**Problem to solve**
If a line in the records below holds the word "white", copy it.

:::

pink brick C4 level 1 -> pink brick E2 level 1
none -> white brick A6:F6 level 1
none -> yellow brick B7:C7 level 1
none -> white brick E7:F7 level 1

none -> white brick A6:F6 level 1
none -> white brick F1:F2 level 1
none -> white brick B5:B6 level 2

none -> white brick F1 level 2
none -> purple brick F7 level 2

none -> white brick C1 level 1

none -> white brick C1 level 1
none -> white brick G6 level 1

:::

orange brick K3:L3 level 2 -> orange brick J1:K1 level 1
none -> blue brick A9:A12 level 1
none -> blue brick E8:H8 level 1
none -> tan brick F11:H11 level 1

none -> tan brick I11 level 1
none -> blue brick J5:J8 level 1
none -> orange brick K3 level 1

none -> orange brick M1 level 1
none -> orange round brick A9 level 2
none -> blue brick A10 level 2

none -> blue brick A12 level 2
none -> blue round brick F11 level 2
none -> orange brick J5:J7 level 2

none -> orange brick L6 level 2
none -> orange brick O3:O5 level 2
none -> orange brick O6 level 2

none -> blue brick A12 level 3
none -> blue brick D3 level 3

:::

**Answer section**
none -> white brick A6:F6 level 1
none -> white brick E7:F7 level 1
none -> white brick A6:F6 level 1
none -> white brick F1:F2 level 1
none -> white brick B5:B6 level 2
none -> white brick F1 level 2
none -> white brick C1 level 1
none -> white brick C1 level 1
none -> white brick G6 level 1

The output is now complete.